Prompt
Please give the data again in full, exactly as provided.

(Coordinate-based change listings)
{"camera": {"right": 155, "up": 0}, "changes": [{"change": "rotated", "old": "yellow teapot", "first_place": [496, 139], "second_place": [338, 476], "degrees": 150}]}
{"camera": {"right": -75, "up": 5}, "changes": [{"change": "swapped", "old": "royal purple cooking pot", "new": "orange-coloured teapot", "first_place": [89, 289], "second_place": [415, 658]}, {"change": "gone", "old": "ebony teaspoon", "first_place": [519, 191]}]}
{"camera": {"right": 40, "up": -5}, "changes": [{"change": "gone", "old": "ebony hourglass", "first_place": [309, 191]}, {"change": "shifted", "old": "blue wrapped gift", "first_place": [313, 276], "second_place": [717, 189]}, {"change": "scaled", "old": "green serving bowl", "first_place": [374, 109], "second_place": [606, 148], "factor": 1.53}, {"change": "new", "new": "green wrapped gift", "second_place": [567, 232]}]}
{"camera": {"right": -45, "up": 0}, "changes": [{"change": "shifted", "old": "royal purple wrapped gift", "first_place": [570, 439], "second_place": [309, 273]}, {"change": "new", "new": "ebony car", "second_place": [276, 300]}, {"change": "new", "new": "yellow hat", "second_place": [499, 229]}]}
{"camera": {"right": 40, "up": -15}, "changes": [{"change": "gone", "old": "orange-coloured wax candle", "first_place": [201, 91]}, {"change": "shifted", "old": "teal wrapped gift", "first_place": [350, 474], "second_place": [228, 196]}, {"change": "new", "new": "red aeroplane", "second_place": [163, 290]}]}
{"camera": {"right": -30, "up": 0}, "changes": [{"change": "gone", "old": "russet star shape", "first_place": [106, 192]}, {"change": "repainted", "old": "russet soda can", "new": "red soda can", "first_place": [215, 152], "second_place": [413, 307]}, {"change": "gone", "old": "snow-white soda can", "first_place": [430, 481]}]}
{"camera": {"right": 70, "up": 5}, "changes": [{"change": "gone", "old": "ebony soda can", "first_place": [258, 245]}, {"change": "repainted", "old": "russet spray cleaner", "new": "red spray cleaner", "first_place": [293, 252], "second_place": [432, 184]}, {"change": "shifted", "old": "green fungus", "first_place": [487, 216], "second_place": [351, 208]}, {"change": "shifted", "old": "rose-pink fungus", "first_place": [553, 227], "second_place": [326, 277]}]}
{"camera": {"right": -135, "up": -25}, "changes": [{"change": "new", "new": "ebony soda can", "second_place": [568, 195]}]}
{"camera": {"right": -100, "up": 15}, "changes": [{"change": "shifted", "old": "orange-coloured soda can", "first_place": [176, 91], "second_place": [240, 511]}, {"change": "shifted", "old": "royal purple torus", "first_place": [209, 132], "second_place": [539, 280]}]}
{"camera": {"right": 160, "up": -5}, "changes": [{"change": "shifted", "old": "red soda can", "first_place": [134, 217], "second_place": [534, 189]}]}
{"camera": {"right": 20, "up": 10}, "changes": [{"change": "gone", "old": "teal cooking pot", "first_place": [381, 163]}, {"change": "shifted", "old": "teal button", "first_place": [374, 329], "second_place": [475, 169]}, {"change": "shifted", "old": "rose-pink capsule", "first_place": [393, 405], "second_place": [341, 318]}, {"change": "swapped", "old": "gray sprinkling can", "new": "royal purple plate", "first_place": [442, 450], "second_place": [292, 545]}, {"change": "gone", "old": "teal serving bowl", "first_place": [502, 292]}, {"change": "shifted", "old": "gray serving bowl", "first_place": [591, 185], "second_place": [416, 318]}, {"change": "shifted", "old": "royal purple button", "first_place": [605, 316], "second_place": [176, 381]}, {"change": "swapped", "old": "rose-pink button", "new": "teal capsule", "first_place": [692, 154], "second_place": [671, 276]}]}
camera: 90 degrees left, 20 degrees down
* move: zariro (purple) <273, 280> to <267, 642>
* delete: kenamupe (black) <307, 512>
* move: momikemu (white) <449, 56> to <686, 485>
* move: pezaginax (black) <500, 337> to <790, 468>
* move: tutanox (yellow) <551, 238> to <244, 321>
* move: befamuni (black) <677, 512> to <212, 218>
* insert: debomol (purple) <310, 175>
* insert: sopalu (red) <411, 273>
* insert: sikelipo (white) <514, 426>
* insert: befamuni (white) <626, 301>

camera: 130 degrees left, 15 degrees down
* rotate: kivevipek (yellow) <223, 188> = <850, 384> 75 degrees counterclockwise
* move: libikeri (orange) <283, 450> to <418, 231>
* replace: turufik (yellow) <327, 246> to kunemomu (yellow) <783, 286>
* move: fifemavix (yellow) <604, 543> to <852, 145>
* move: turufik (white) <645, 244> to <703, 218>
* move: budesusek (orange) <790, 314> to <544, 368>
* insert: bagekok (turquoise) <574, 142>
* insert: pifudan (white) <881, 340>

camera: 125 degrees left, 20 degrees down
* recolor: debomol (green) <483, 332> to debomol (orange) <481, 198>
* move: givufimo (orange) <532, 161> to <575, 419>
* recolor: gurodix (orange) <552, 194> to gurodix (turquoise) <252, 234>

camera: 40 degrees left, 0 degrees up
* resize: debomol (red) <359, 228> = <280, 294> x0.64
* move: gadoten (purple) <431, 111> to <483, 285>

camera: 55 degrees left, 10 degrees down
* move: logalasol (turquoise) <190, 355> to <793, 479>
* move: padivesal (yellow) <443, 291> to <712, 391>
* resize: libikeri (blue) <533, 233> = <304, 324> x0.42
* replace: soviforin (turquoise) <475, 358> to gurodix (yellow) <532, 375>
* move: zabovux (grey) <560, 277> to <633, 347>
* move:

Output for this exercise
{"camera": {"right": 155, "up": 0}, "changes": [{"change": "rotated", "old": "yellow teapot", "first_place": [496, 139], "second_place": [338, 476], "degrees": 150}]}
{"camera": {"right": -75, "up": 5}, "changes": [{"change": "swapped", "old": "royal purple cooking pot", "new": "orange-coloured teapot", "first_place": [89, 289], "second_place": [415, 658]}, {"change": "gone", "old": "ebony teaspoon", "first_place": [519, 191]}]}
{"camera": {"right": 40, "up": -5}, "changes": [{"change": "gone", "old": "ebony hourglass", "first_place": [309, 191]}, {"change": "shifted", "old": "blue wrapped gift", "first_place": [313, 276], "second_place": [717, 189]}, {"change": "scaled", "old": "green serving bowl", "first_place": [374, 109], "second_place": [606, 148], "factor": 1.53}, {"change": "new", "new": "green wrapped gift", "second_place": [567, 232]}]}
{"camera": {"right": -45, "up": 0}, "changes": [{"change": "shifted", "old": "royal purple wrapped gift", "first_place": [570, 439], "second_place": [309, 273]}, {"change": "new", "new": "ebony car", "second_place": [276, 300]}, {"change": "new", "new": "yellow hat", "second_place": [499, 229]}]}
{"camera": {"right": 40, "up": -15}, "changes": [{"change": "gone", "old": "orange-coloured wax candle", "first_place": [201, 91]}, {"change": "shifted", "old": "teal wrapped gift", "first_place": [350, 474], "second_place": [228, 196]}, {"change": "new", "new": "red aeroplane", "second_place": [163, 290]}]}
{"camera": {"right": -30, "up": 0}, "changes": [{"change": "gone", "old": "russet star shape", "first_place": [106, 192]}, {"change": "repainted", "old": "russet soda can", "new": "red soda can", "first_place": [215, 152], "second_place": [413, 307]}, {"change": "gone", "old": "snow-white soda can", "first_place": [430, 481]}]}
{"camera": {"right": 70, "up": 5}, "changes": [{"change": "gone", "old": "ebony soda can", "first_place": [258, 245]}, {"change": "repainted", "old": "russet spray cleaner", "new": "red spray cleaner", "first_place": [293, 252], "second_place": [432, 184]}, {"change": "shifted", "old": "green fungus", "first_place": [487, 216], "second_place": [351, 208]}, {"change": "shifted", "old": "rose-pink fungus", "first_place": [553, 227], "second_place": [326, 277]}]}
{"camera": {"right": -135, "up": -25}, "changes": [{"change": "new", "new": "ebony soda can", "second_place": [568, 195]}]}
{"camera": {"right": -100, "up": 15}, "changes": [{"change": "shifted", "old": "orange-coloured soda can", "first_place": [176, 91], "second_place": [240, 511]}, {"change": "shifted", "old": "royal purple torus", "first_place": [209, 132], "second_place": [539, 280]}]}
{"camera": {"right": 160, "up": -5}, "changes": [{"change": "shifted", "old": "red soda can", "first_place": [134, 217], "second_place": [534, 189]}]}
{"camera": {"right": 20, "up": 10}, "changes": [{"change": "gone", "old": "teal cooking pot", "first_place": [381, 163]}, {"change": "shifted", "old": "teal button", "first_place": [374, 329], "second_place": [475, 169]}, {"change": "shifted", "old": "rose-pink capsule", "first_place": [393, 405], "second_place": [341, 318]}, {"change": "swapped", "old": "gray sprinkling can", "new": "royal purple plate", "first_place": [442, 450], "second_place": [292, 545]}, {"change": "gone", "old": "teal serving bowl", "first_place": [502, 292]}, {"change": "shifted", "old": "gray serving bowl", "first_place": [591, 185], "second_place": [416, 318]}, {"change": "shifted", "old": "royal purple button", "first_place": [605, 316], "second_place": [176, 381]}, {"change": "swapped", "old": "rose-pink button", "new": "teal capsule", "first_place": [692, 154], "second_place": [671, 276]}]}
camera: 90 degrees left, 20 degrees down
* move: zariro (purple) <273, 280> to <267, 642>
* delete: kenamupe (black) <307, 512>
* move: momikemu (white) <449, 56> to <686, 485>
* move: pezaginax (black) <500, 337> to <790, 468>
* move: tutanox (yellow) <551, 238> to <244, 321>
* move: befamuni (black) <677, 512> to <212, 218>
* insert: debomol (purple) <310, 175>
* insert: sopalu (red) <411, 273>
* insert: sikelipo (white) <514, 426>
* insert: befamuni (white) <626, 301>

camera: 130 degrees left, 15 degrees down
* rotate: kivevipek (yellow) <223, 188> = <850, 384> 75 degrees counterclockwise
* move: libikeri (orange) <283, 450> to <418, 231>
* replace: turufik (yellow) <327, 246> to kunemomu (yellow) <783, 286>
* move: fifemavix (yellow) <604, 543> to <852, 145>
* move: turufik (white) <645, 244> to <703, 218>
* move: budesusek (orange) <790, 314> to <544, 368>
* insert: bagekok (turquoise) <574, 142>
* insert: pifudan (white) <881, 340>

camera: 125 degrees left, 20 degrees down
* recolor: debomol (green) <483, 332> to debomol (orange) <481, 198>
* move: givufimo (orange) <532, 161> to <575, 419>
* recolor: gurodix (orange) <552, 194> to gurodix (turquoise) <252, 234>

camera: 40 degrees left, 0 degrees up
* resize: debomol (red) <359, 228> = <280, 294> x0.64
* move: gadoten (purple) <431, 111> to <483, 285>

camera: 55 degrees left, 10 degrees down
* move: logalasol (turquoise) <190, 355> to <793, 479>
* move: padivesal (yellow) <443, 291> to <712, 391>
* resize: libikeri (blue) <533, 233> = <304, 324> x0.42
* replace: soviforin (turquoise) <475, 358> to gurodix (yellow) <532, 375>
* move: zabovux (grey) <560, 277> to <633, 347>
* move:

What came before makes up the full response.